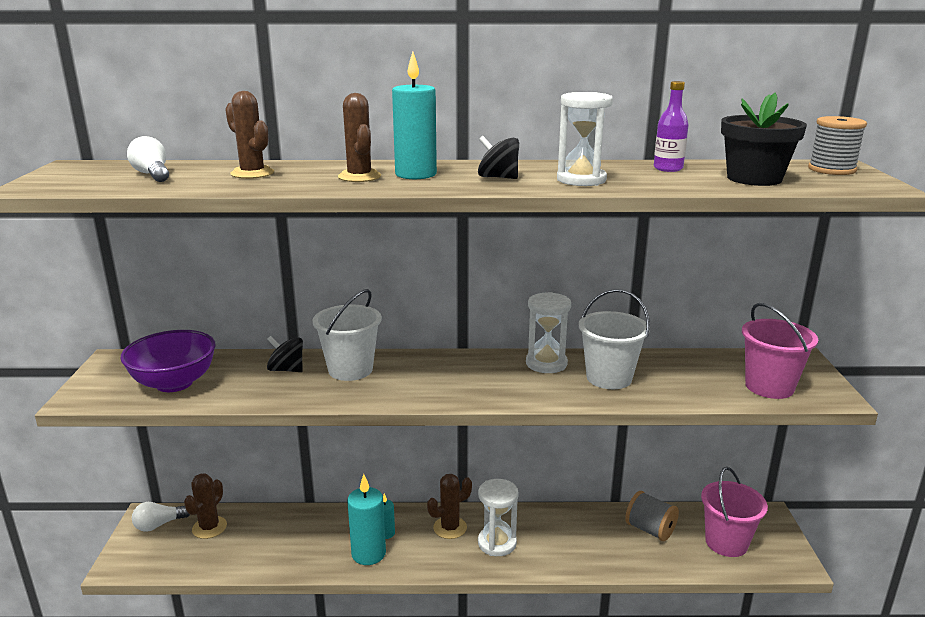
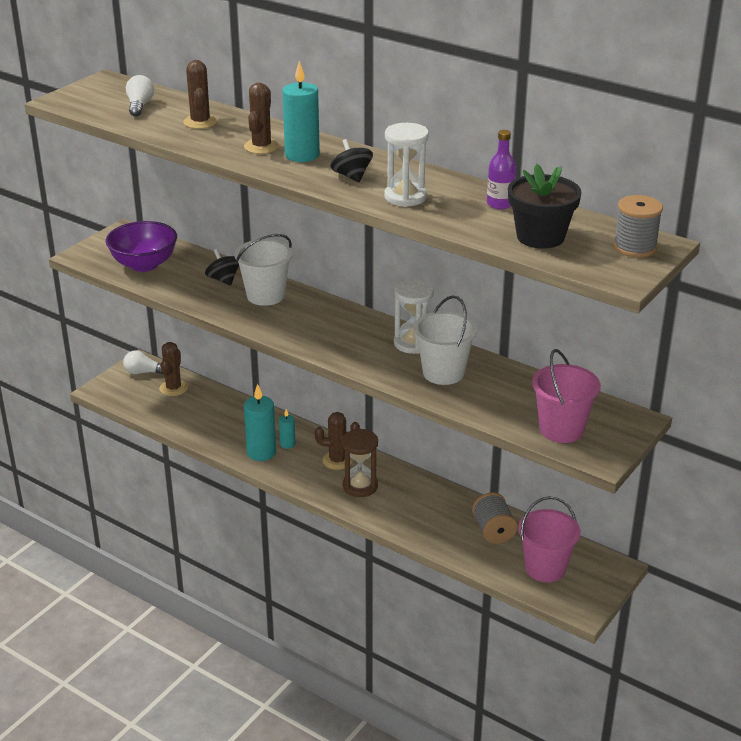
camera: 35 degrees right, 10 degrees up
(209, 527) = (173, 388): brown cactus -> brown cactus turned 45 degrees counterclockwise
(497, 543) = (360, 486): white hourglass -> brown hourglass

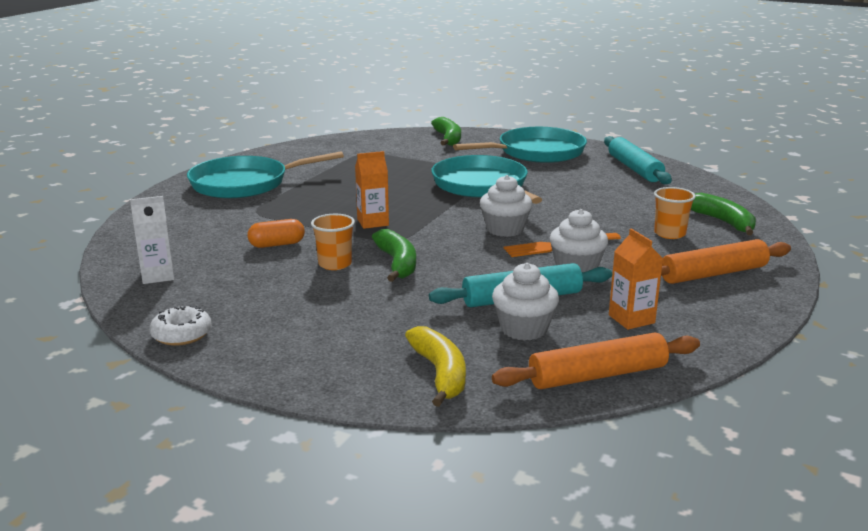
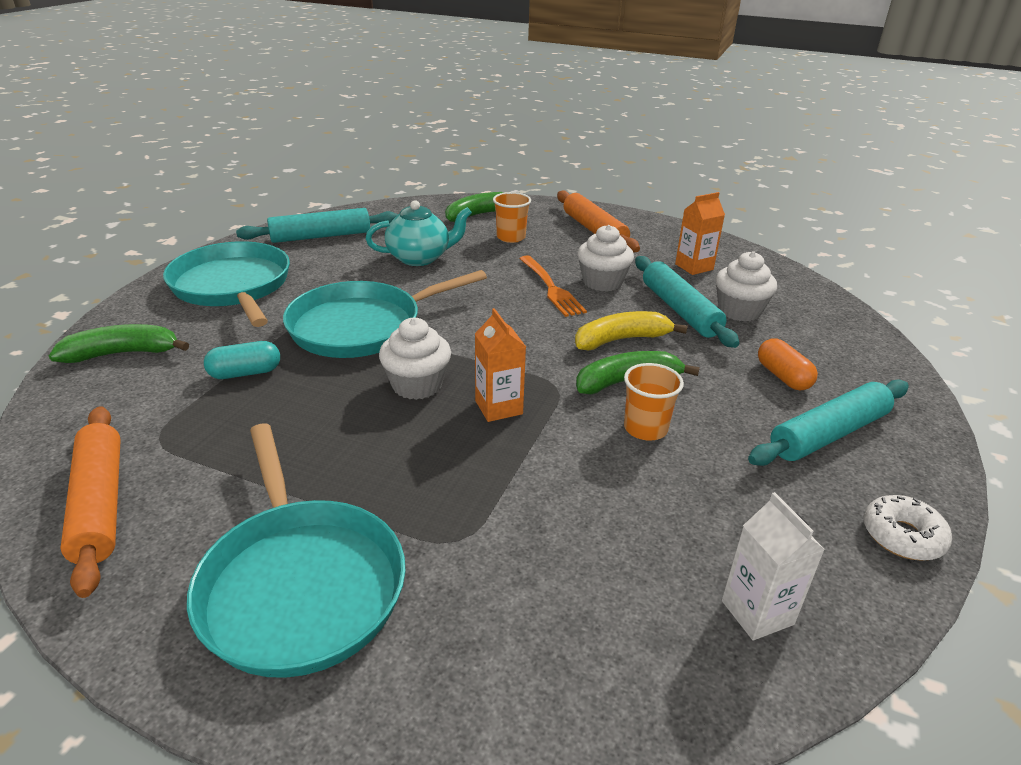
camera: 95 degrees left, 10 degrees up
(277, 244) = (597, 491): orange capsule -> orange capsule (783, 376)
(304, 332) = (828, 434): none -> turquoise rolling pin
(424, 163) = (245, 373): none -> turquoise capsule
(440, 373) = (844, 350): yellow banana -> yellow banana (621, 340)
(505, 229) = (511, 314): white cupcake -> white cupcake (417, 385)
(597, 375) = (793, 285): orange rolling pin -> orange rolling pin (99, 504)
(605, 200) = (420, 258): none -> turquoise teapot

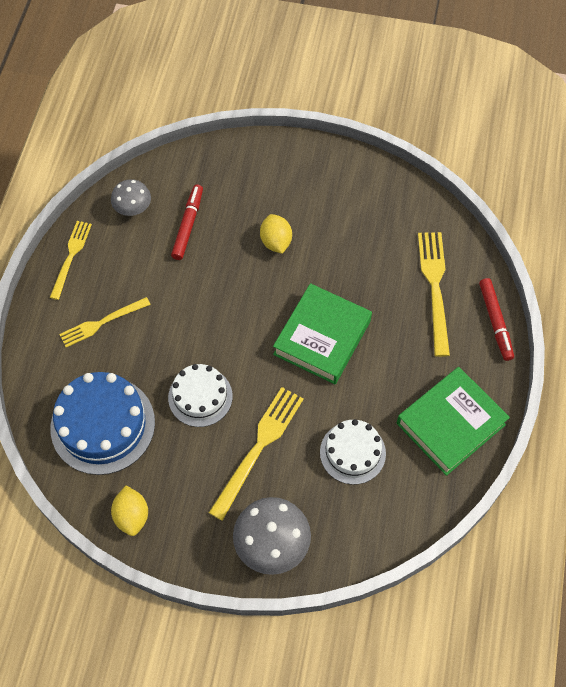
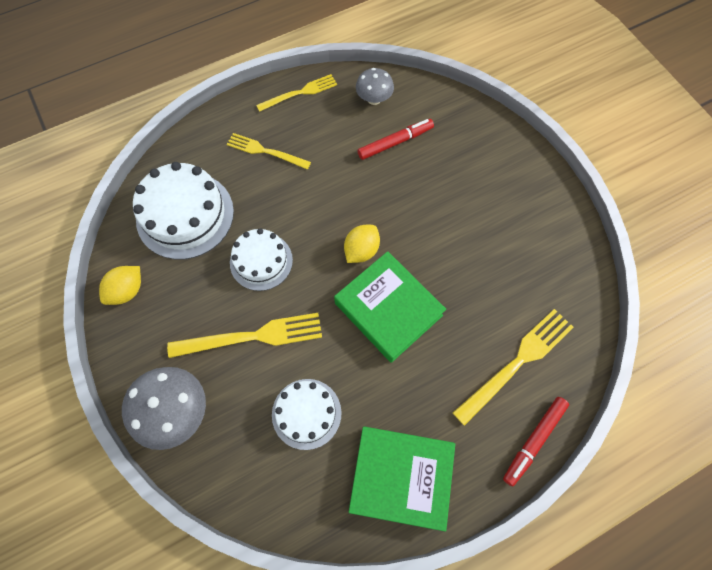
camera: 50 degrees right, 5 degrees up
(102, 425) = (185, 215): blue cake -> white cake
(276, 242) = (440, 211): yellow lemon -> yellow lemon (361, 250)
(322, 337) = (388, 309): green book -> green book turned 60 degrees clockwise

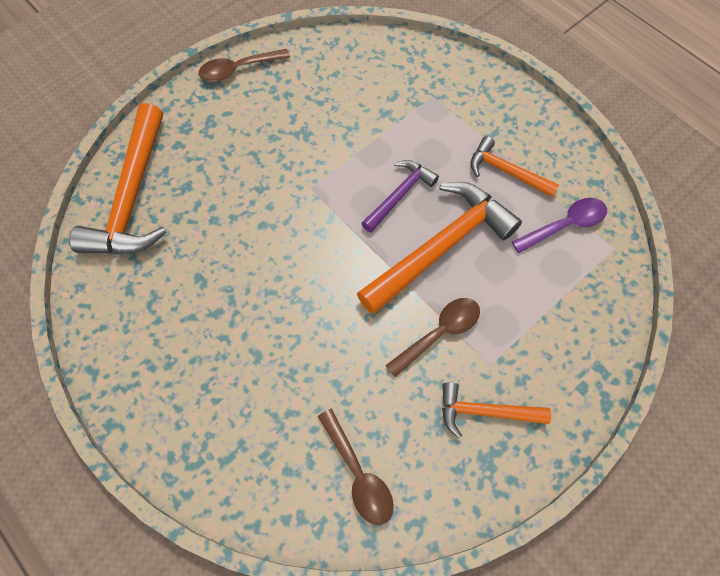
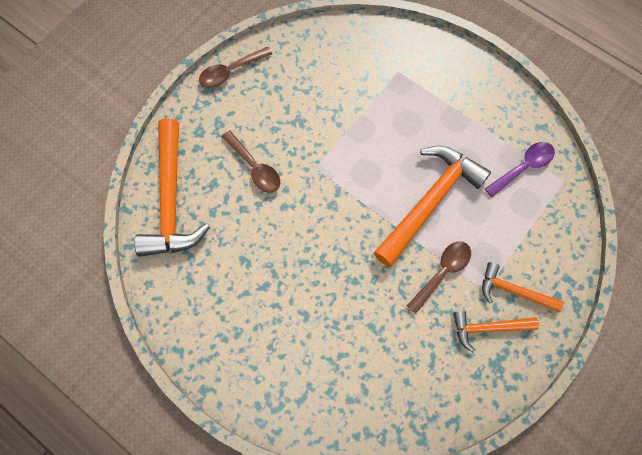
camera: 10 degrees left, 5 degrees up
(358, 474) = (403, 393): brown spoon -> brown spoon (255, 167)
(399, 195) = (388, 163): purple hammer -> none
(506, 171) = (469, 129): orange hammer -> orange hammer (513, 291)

- PROBLEM DETAILS: Without the pictures, give again exactly the lines above starting at the line containing "(497, 543) = (360, 486): white" and ending at the line containing "camera: 10 degrees left, 5 degrees up".

- SOLUTION:
(497, 543) = (360, 486): white hourglass -> brown hourglass

camera: 95 degrees left, 10 degrees up
(277, 244) = (597, 491): orange capsule -> orange capsule (783, 376)
(304, 332) = (828, 434): none -> turquoise rolling pin
(424, 163) = (245, 373): none -> turquoise capsule
(440, 373) = (844, 350): yellow banana -> yellow banana (621, 340)
(505, 229) = (511, 314): white cupcake -> white cupcake (417, 385)
(597, 375) = (793, 285): orange rolling pin -> orange rolling pin (99, 504)
(605, 200) = (420, 258): none -> turquoise teapot

camera: 50 degrees right, 5 degrees up
(102, 425) = (185, 215): blue cake -> white cake
(276, 242) = (440, 211): yellow lemon -> yellow lemon (361, 250)
(322, 337) = (388, 309): green book -> green book turned 60 degrees clockwise

camera: 10 degrees left, 5 degrees up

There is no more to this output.